[Your instructions] Give again, word for word, every line below from the one that has "star in orange" through the one that has "jar in green (645", both included, and no others.

[Data items]
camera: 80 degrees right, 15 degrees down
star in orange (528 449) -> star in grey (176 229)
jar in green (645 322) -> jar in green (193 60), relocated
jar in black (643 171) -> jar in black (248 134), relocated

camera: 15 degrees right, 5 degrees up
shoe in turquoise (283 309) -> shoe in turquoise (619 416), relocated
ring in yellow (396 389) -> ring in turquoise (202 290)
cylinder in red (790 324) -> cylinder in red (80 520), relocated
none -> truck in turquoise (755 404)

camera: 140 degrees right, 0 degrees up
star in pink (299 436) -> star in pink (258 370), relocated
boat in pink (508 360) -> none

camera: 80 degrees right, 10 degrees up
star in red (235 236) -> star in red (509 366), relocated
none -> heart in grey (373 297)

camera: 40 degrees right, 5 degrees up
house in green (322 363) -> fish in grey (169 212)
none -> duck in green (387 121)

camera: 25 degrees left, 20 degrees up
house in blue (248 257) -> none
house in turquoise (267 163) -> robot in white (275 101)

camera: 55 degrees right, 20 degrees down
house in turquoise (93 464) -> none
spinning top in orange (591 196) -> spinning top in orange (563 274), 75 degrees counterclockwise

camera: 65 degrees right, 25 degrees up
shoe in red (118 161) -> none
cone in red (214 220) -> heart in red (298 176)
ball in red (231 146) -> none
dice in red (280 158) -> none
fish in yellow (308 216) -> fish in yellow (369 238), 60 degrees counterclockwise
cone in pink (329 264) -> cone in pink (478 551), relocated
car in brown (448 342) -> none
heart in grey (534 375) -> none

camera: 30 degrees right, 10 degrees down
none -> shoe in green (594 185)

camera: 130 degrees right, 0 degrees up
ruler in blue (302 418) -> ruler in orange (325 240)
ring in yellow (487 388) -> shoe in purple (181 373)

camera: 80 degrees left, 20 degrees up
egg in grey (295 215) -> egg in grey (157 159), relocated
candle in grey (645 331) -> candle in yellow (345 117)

[Written response]
star in orange (528 449) -> star in grey (176 229)
jar in green (645 322) -> jar in green (193 60), relocated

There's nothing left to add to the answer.